**TASK DESCRIPTION**
Each record that follows is to be duplicated exactly, though its pictures are not.

[[ EXERCISE INPUTS, beginning ]]

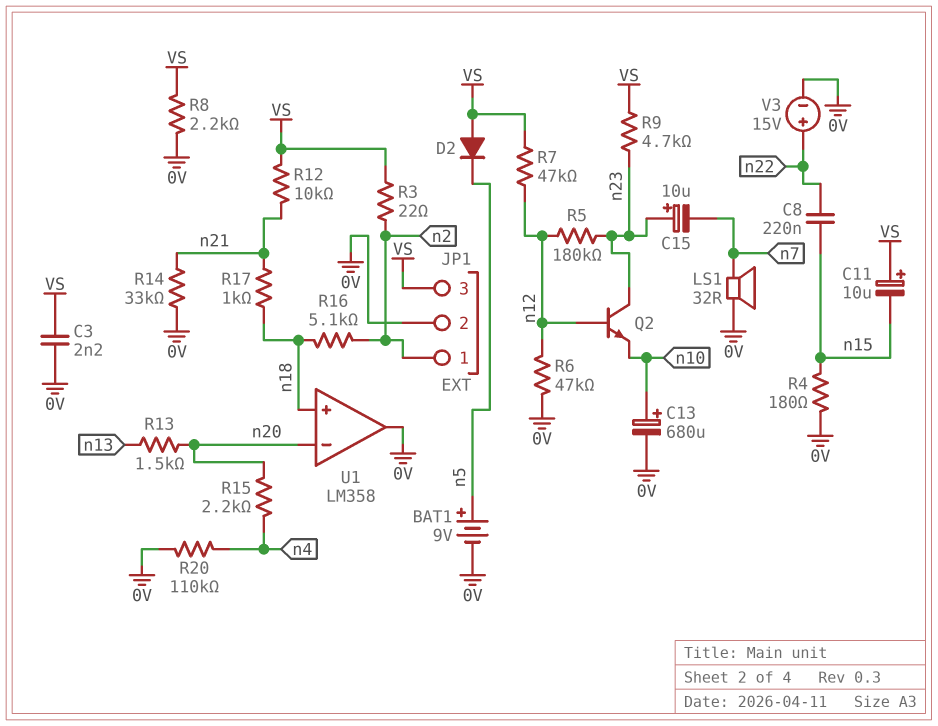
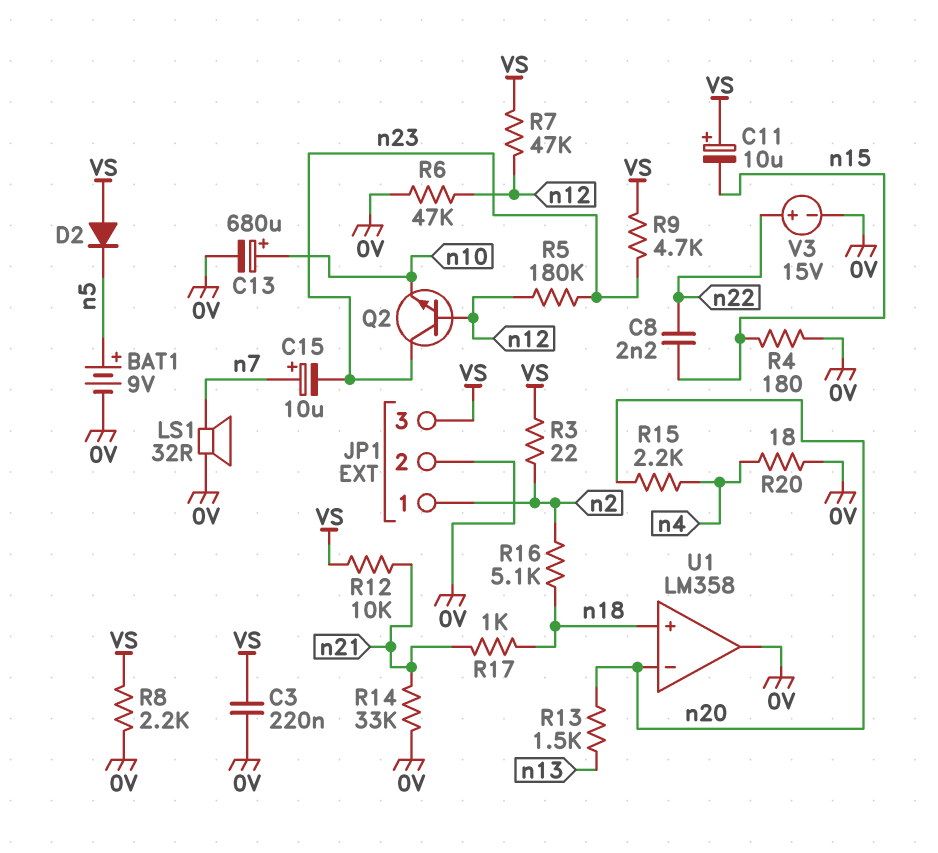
C3: 2.2nF (0V, VS) -> 220nF (0V, VS)
C8: 220nF (n15, n22) -> 2.2nF (n15, n22)
C15: 10uF (plus n23, minus n7) -> 10uF (plus n7, minus n23)
R20: 110k (0V, n4) -> 18 (0V, n4)

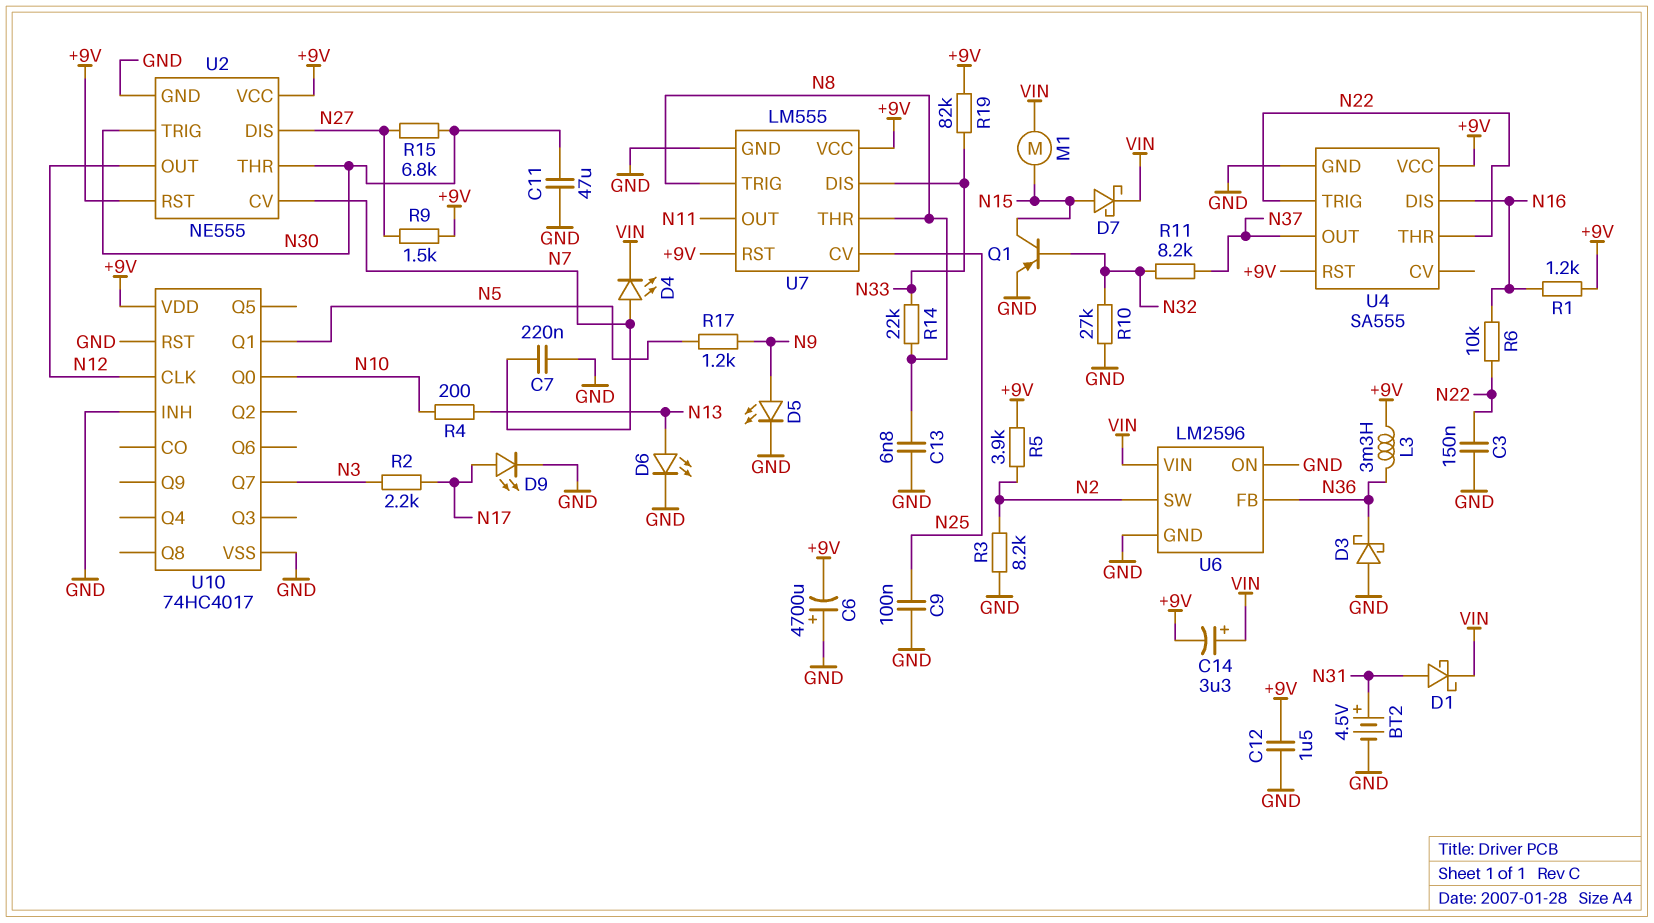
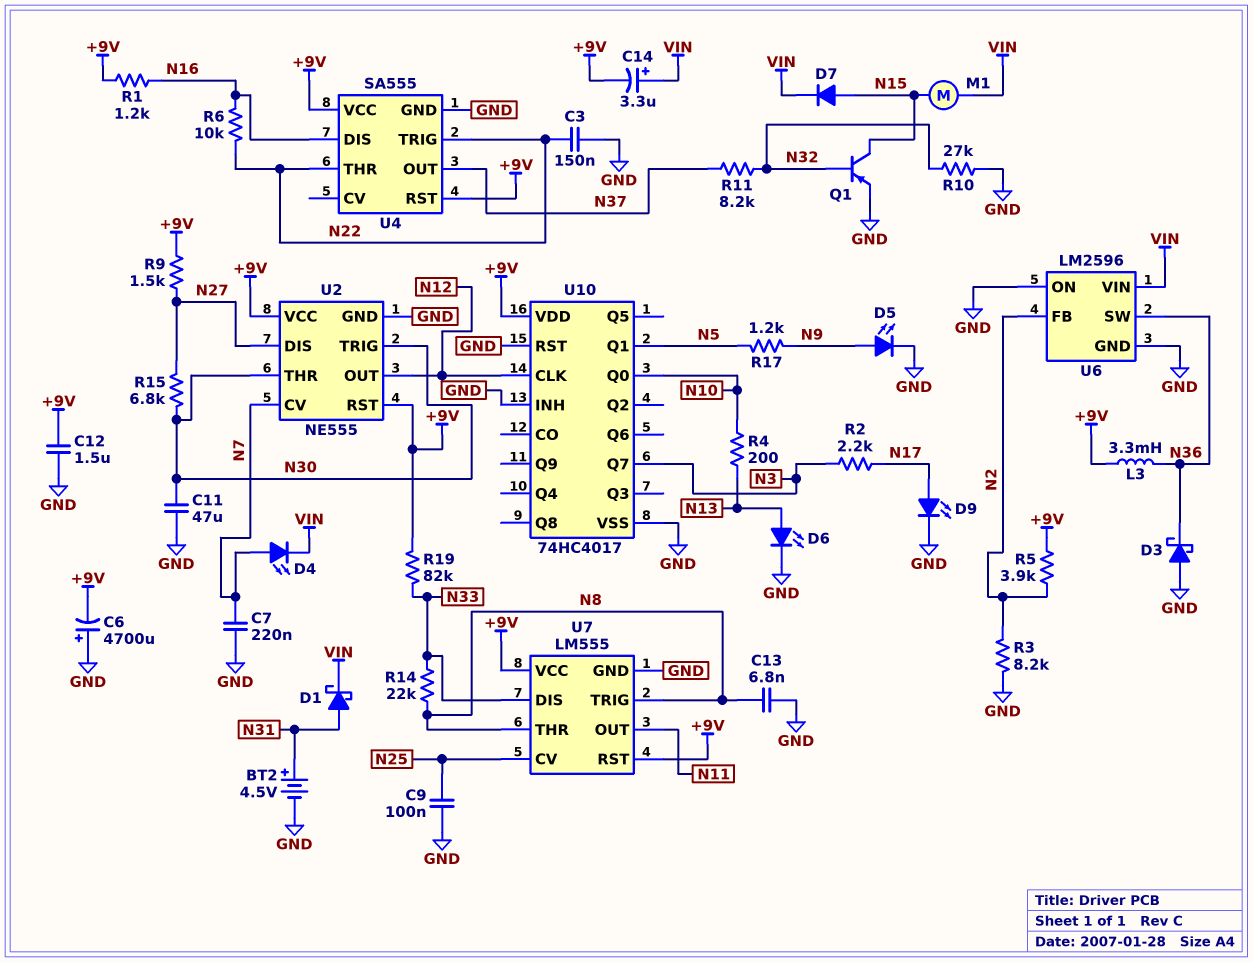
D7: schottky (A N15, K VIN) -> diode (A N15, K VIN)
U6 pin FB: N36 -> N2
U6 pin SW: N2 -> N36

[[ EXERCISE INPUTS, end ]]

**EXERCISE SOLUTION**
C3: 2.2nF (0V, VS) -> 220nF (0V, VS)
C8: 220nF (n15, n22) -> 2.2nF (n15, n22)
C15: 10uF (plus n23, minus n7) -> 10uF (plus n7, minus n23)
R20: 110k (0V, n4) -> 18 (0V, n4)

D7: schottky (A N15, K VIN) -> diode (A N15, K VIN)
U6 pin FB: N36 -> N2
U6 pin SW: N2 -> N36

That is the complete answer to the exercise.